◆ Task details ◆
Across the records below, count every line that contains the string "screwdriver", then report the count alone.

◆ Dataset excerpts ◆
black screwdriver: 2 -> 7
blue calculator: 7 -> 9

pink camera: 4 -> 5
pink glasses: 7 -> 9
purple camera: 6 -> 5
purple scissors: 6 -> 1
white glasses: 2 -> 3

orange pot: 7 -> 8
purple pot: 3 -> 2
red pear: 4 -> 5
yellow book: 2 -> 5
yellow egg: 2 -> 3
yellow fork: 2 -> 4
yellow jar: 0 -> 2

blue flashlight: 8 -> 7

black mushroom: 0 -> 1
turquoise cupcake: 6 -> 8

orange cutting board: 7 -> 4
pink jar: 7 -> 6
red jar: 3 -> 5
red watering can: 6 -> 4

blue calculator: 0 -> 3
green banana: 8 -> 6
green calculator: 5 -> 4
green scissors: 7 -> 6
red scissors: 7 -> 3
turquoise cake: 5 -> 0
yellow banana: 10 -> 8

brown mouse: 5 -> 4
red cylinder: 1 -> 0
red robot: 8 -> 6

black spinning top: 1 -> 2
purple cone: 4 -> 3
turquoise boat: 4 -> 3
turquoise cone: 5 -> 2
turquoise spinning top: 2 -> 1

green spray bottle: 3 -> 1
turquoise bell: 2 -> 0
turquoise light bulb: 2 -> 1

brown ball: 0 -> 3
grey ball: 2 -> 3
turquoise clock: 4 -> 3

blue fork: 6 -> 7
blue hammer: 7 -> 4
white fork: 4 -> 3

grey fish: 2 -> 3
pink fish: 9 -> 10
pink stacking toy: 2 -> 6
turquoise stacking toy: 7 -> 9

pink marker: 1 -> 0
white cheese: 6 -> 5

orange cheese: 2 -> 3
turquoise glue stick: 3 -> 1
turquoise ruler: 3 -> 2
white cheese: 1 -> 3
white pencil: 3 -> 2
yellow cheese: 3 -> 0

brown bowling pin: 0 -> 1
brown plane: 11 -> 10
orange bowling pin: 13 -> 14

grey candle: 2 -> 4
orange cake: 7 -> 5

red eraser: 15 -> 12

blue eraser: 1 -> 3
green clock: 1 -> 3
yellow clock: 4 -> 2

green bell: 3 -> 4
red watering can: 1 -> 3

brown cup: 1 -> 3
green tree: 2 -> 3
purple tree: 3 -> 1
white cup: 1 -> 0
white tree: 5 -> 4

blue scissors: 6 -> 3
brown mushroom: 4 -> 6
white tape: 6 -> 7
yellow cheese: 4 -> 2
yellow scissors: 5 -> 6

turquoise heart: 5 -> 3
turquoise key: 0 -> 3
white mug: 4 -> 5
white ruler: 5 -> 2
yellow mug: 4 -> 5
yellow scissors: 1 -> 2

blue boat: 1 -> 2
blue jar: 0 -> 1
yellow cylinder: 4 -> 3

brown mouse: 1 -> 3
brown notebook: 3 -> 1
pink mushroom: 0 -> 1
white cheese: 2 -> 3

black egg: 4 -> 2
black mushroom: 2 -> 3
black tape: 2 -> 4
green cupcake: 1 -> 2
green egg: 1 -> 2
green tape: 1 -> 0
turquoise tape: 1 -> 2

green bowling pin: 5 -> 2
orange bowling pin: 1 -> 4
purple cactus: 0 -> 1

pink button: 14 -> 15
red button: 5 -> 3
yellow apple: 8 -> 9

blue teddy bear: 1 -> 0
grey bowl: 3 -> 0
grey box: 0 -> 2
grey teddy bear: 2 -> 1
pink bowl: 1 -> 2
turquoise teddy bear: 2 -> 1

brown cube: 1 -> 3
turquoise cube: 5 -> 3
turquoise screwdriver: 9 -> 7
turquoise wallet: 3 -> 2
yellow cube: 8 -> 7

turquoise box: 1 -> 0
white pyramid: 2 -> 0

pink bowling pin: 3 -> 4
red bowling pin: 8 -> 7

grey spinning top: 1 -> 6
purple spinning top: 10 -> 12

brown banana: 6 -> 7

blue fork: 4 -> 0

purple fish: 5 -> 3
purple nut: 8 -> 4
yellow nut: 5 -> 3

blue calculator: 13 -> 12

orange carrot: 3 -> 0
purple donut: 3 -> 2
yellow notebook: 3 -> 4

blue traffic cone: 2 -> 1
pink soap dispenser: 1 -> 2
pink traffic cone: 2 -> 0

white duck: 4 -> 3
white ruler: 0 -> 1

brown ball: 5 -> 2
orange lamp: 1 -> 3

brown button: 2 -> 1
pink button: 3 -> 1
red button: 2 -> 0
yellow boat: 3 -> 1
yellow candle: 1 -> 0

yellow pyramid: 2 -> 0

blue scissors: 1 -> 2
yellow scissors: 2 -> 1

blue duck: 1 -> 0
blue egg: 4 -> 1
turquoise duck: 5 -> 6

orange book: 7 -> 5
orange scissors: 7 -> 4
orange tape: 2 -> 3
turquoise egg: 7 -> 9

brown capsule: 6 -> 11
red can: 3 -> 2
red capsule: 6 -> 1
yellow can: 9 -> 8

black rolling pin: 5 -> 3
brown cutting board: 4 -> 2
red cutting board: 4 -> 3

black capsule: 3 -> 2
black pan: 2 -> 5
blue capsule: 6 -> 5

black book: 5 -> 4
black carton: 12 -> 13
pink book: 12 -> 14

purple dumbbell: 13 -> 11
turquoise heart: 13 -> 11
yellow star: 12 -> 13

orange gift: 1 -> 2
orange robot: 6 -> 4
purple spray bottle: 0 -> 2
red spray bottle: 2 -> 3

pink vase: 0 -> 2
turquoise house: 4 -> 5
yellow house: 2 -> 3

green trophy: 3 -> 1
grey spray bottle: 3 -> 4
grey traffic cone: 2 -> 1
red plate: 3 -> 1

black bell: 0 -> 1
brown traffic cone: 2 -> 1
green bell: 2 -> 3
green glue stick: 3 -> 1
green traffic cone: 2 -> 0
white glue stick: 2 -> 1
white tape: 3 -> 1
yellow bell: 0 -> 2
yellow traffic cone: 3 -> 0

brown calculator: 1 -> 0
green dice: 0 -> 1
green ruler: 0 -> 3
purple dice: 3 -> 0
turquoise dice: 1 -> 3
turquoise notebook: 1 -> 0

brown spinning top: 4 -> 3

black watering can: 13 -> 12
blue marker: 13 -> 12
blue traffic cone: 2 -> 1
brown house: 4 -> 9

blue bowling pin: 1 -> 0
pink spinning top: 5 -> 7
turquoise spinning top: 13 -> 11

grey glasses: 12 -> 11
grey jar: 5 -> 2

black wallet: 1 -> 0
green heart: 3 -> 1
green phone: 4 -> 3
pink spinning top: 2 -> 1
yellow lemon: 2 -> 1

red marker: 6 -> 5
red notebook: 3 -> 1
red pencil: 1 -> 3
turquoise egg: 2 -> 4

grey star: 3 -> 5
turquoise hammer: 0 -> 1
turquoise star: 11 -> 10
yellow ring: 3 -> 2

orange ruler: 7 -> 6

◆ Answer box ◆
2